[Problem details] Would you please transcribe, exactly as written, the lines of the entries below starting at the one that holds "plant: (973, 1041) -> (749, 568), moved" and ending at the one that holds "stool: (224, 1421) -> (337, 464), moved", both included?

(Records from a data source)
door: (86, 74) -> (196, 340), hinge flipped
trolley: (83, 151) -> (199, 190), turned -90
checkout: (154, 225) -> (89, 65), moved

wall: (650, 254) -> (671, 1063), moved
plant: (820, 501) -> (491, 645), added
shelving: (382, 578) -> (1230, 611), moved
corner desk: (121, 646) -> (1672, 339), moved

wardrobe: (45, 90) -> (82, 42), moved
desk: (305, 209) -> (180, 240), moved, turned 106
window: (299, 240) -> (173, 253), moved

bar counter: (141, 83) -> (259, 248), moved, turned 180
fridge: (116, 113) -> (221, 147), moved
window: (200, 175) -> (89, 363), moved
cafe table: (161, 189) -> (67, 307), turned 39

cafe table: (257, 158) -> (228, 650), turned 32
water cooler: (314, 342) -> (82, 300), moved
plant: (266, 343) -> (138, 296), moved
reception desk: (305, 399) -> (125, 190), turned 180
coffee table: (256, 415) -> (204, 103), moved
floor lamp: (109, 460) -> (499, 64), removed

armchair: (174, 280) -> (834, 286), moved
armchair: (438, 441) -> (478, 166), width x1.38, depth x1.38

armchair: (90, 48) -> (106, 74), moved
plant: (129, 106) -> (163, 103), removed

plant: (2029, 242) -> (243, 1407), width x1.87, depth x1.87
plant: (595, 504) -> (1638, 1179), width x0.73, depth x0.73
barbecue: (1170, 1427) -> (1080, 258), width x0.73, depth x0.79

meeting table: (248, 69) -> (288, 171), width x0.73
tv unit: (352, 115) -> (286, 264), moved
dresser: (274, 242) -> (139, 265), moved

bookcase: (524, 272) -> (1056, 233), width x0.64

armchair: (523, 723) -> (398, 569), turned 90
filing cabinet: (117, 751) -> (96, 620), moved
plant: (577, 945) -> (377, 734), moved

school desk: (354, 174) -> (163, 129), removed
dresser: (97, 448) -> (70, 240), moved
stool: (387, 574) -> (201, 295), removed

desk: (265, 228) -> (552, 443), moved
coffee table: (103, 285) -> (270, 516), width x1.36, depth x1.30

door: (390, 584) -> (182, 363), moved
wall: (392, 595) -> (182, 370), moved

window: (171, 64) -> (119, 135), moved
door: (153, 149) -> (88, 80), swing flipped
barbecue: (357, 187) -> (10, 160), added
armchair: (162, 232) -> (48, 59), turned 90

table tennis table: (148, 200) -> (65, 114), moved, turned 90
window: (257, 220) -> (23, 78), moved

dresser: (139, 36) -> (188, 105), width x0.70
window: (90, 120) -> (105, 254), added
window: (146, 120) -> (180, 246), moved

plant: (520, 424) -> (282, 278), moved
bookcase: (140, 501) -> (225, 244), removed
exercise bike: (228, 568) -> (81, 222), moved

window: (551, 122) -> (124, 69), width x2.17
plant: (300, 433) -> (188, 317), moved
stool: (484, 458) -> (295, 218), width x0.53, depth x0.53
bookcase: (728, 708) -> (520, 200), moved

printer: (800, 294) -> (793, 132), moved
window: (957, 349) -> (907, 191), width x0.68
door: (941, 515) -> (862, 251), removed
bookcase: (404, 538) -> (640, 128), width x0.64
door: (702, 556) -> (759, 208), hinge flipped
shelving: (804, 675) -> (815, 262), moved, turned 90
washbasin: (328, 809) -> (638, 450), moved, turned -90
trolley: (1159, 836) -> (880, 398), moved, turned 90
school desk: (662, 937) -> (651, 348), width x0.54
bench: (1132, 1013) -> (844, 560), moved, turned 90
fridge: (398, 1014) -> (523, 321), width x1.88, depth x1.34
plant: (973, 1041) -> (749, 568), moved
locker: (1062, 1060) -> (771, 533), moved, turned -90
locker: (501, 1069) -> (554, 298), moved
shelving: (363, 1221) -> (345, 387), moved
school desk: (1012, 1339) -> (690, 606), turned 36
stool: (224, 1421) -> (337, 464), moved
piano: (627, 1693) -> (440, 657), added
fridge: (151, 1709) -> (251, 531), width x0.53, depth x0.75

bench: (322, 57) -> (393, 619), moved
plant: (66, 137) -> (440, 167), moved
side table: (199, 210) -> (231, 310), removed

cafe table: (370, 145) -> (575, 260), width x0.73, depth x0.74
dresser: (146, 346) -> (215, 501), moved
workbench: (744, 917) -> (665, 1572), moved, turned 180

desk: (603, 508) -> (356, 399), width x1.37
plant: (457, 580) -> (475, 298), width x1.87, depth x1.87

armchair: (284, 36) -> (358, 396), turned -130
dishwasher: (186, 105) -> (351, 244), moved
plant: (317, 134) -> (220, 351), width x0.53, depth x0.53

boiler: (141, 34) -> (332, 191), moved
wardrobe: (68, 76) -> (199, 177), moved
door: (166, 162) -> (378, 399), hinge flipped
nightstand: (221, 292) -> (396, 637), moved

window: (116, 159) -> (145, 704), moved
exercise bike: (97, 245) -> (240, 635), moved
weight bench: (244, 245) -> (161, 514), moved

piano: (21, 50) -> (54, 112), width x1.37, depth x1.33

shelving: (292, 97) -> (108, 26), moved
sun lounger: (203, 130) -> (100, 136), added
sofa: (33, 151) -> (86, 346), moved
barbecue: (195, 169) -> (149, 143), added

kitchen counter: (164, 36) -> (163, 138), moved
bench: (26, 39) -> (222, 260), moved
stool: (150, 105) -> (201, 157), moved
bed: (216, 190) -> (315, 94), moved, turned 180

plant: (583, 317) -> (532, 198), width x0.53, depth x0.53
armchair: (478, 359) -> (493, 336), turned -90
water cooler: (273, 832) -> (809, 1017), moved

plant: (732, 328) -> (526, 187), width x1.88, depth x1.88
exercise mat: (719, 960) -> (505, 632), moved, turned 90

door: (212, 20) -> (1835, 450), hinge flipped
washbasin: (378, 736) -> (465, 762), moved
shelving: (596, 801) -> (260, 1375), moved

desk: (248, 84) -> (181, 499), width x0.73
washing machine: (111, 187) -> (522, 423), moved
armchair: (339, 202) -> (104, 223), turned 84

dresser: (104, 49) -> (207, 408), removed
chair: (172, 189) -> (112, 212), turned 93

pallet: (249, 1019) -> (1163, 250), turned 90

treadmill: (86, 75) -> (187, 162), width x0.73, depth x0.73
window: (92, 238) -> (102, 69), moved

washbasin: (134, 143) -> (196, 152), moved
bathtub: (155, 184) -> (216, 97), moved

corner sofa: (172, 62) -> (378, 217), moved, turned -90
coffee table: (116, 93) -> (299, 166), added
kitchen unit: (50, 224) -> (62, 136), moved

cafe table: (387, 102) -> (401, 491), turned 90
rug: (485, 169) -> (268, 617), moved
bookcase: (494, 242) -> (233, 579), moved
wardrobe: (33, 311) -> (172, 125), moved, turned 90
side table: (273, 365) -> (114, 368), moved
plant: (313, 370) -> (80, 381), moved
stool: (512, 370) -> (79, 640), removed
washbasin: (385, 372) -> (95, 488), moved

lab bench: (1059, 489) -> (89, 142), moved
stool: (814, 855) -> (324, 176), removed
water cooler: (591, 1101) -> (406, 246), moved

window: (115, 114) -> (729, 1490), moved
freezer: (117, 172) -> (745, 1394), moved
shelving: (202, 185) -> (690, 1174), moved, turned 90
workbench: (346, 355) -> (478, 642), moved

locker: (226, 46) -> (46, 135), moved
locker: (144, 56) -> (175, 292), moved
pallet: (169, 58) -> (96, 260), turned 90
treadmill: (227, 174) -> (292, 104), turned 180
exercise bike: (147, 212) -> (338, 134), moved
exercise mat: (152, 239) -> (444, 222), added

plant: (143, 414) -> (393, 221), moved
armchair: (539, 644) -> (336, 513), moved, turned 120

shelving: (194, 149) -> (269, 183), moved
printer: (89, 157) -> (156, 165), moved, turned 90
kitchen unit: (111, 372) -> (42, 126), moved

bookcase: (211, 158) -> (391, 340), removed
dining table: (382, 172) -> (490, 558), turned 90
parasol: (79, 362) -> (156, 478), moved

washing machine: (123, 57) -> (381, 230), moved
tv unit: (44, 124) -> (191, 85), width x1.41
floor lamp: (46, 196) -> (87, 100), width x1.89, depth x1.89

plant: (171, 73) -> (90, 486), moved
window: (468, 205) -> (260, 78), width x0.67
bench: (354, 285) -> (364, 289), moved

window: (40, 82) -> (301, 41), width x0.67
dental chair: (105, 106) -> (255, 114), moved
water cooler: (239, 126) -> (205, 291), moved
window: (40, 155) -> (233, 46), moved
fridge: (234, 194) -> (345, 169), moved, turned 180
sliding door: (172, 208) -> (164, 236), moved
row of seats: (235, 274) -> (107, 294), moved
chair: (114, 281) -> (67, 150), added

[Output for this task]
plant: (973, 1041) -> (749, 568), moved
locker: (1062, 1060) -> (771, 533), moved, turned -90
locker: (501, 1069) -> (554, 298), moved
shelving: (363, 1221) -> (345, 387), moved
school desk: (1012, 1339) -> (690, 606), turned 36
stool: (224, 1421) -> (337, 464), moved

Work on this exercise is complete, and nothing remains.